[Extracted information — start]
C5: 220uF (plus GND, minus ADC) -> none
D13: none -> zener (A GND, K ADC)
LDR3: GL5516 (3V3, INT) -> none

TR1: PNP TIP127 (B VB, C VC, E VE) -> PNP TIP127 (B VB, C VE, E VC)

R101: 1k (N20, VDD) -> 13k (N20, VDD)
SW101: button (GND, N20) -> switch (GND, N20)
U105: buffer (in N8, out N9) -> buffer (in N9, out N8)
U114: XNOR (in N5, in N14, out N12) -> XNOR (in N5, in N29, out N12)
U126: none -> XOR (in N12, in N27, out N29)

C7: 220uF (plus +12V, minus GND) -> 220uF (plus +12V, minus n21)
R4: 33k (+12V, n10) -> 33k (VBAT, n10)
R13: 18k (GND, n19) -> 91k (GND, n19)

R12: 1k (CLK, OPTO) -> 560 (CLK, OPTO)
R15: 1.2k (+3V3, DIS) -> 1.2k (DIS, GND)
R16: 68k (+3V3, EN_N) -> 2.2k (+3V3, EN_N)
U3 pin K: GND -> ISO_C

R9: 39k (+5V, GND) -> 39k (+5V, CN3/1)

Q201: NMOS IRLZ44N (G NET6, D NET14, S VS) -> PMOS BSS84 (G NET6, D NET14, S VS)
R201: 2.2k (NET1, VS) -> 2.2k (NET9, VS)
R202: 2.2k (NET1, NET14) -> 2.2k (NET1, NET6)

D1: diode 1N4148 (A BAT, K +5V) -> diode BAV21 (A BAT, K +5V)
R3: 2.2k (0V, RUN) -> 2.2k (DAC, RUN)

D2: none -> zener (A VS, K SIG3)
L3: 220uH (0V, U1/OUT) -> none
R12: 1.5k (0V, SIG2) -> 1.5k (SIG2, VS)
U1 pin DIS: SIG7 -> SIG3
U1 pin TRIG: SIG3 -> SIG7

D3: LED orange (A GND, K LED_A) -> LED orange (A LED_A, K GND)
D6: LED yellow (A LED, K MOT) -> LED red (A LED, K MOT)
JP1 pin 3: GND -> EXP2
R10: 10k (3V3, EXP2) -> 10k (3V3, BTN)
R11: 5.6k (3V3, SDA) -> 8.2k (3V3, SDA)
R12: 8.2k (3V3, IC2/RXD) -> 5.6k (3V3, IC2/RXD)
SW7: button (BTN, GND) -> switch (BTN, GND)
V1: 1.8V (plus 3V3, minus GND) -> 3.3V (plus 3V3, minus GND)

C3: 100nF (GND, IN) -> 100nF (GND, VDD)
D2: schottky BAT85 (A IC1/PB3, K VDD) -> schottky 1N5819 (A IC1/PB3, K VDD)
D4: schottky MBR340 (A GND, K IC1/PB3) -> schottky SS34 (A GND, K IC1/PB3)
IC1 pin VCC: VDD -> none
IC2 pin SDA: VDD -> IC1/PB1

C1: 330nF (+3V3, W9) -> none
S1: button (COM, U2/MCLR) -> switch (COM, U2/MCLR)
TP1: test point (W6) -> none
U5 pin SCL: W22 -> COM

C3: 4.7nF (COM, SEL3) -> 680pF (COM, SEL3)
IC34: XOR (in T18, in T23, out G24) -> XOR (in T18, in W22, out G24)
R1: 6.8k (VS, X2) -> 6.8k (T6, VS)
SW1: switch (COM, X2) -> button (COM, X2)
[Extracted information — finish]
# What you have to do
Show all lines from the listing above in which "plus" appears.

# Finished task
C5: 220uF (plus GND, minus ADC) -> none
C7: 220uF (plus +12V, minus GND) -> 220uF (plus +12V, minus n21)
V1: 1.8V (plus 3V3, minus GND) -> 3.3V (plus 3V3, minus GND)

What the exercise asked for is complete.